_The task:_
Give the material between the lines holding "pink ellipse: moved 24 px left, 2 px down" and "green arrow: rotated 12 degrees clockwise", inclusive, as a Markdown table with the columns Row and Material line, one numbered row per line and no blank lines.

_Material provided:_
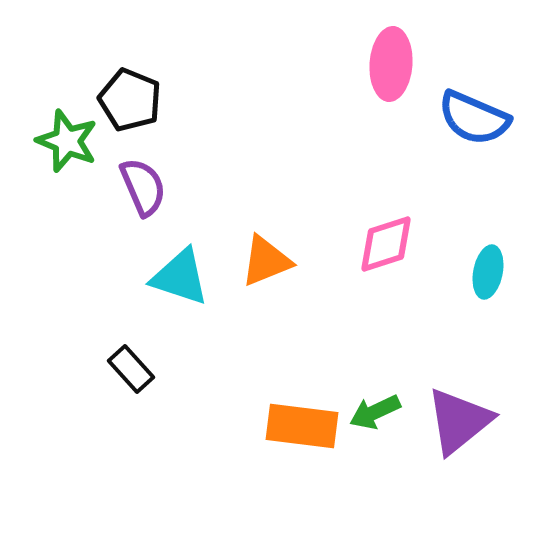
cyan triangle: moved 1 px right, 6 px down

* * *

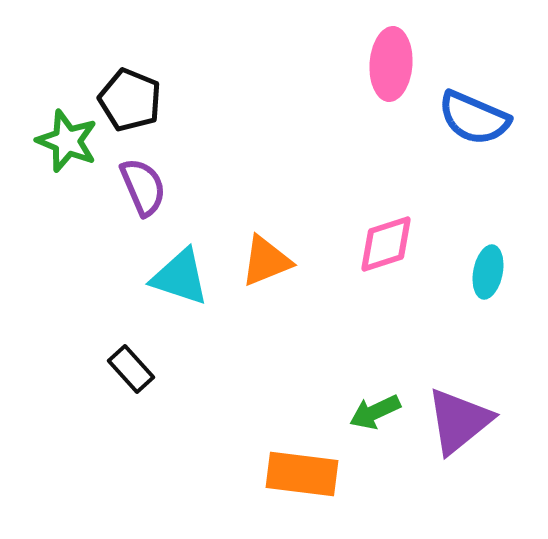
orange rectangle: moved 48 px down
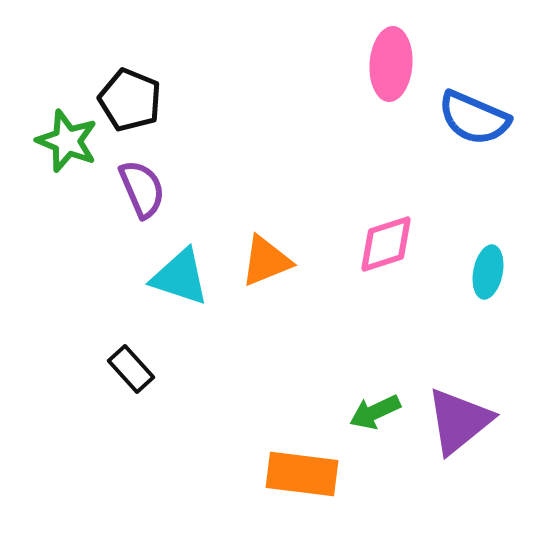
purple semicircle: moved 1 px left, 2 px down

---

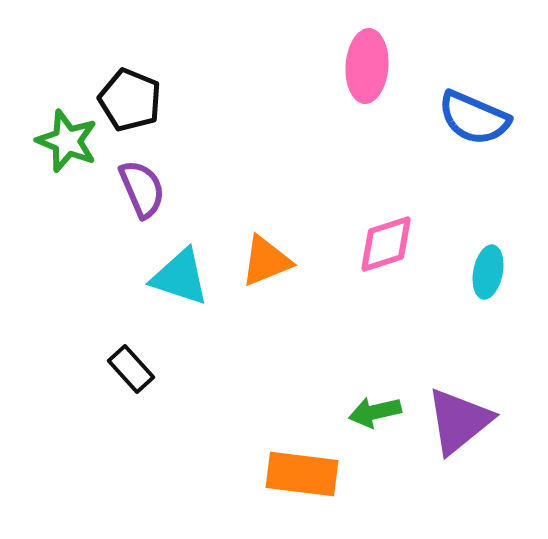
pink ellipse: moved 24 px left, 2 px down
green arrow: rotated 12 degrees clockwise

_Completed exercise:_
| Row | Material line |
|---|---|
| 1 | pink ellipse: moved 24 px left, 2 px down |
| 2 | green arrow: rotated 12 degrees clockwise |